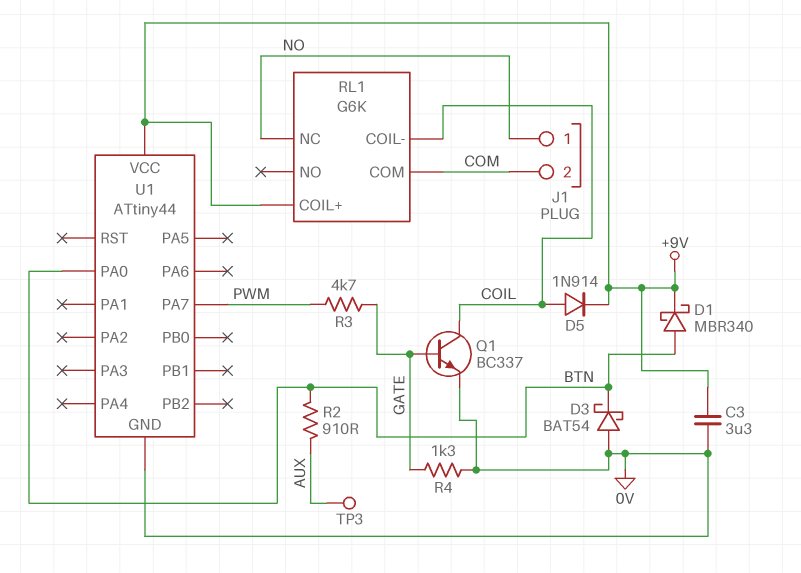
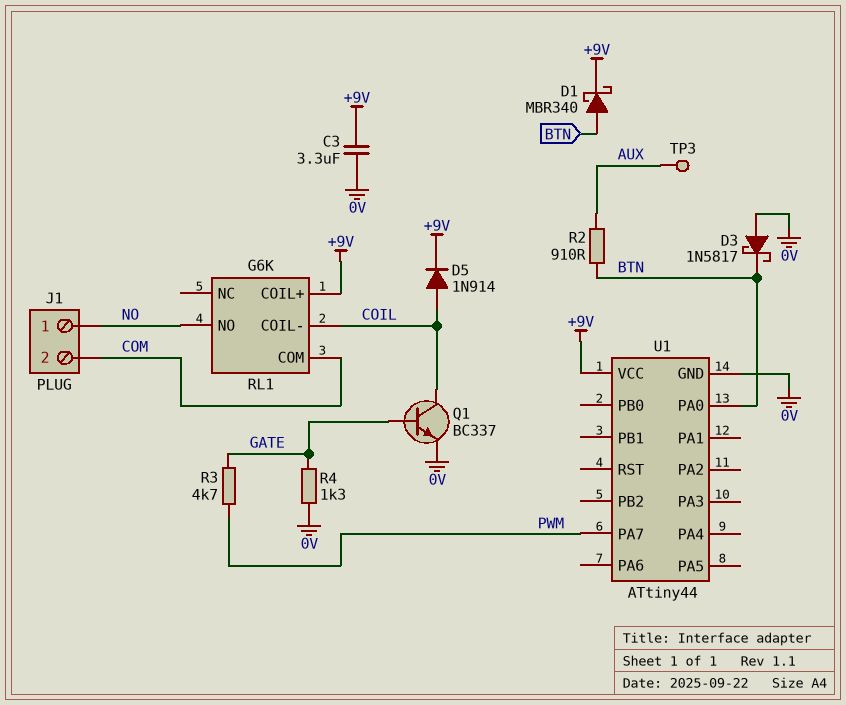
D3: schottky BAT54 (A 0V, K BTN) -> schottky 1N5817 (A 0V, K BTN)
RL1 pin NC: NO -> none
RL1 pin NO: none -> NO

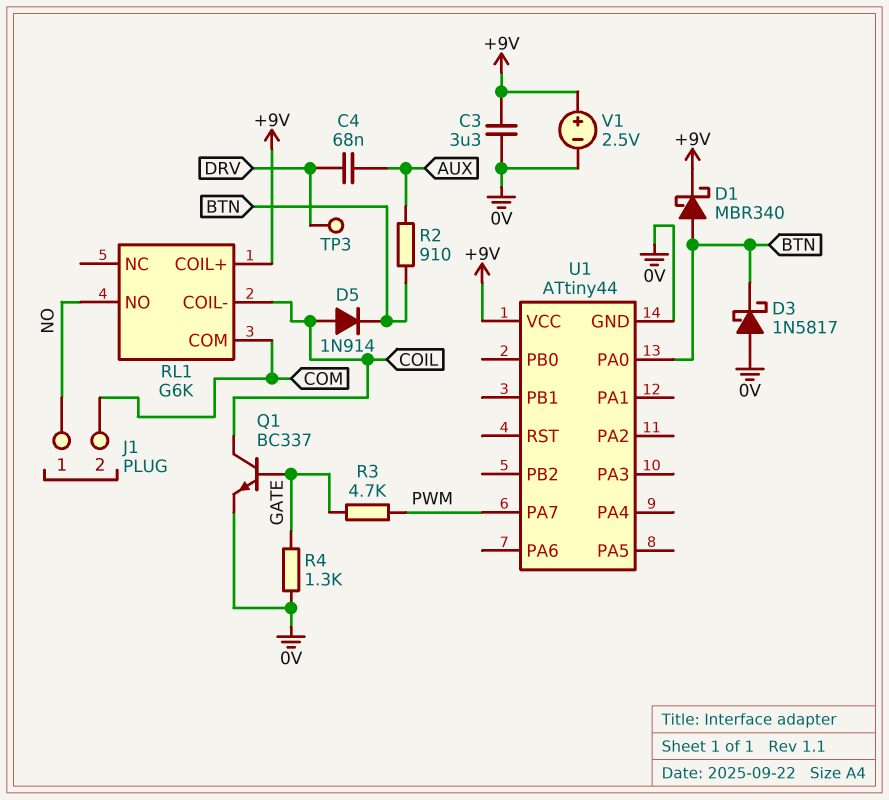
C4: none -> 68nF (AUX, DRV)
D5: diode 1N914 (A COIL, K +9V) -> diode 1N914 (A COIL, K BTN)
TP3: test point (AUX) -> test point (DRV)
V1: none -> 2.5V (plus +9V, minus 0V)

• Assignment:
Pull every line containing the word "none" out of the listing.

• Answer for this exercise:
RL1 pin NC: NO -> none
RL1 pin NO: none -> NO
C4: none -> 68nF (AUX, DRV)
V1: none -> 2.5V (plus +9V, minus 0V)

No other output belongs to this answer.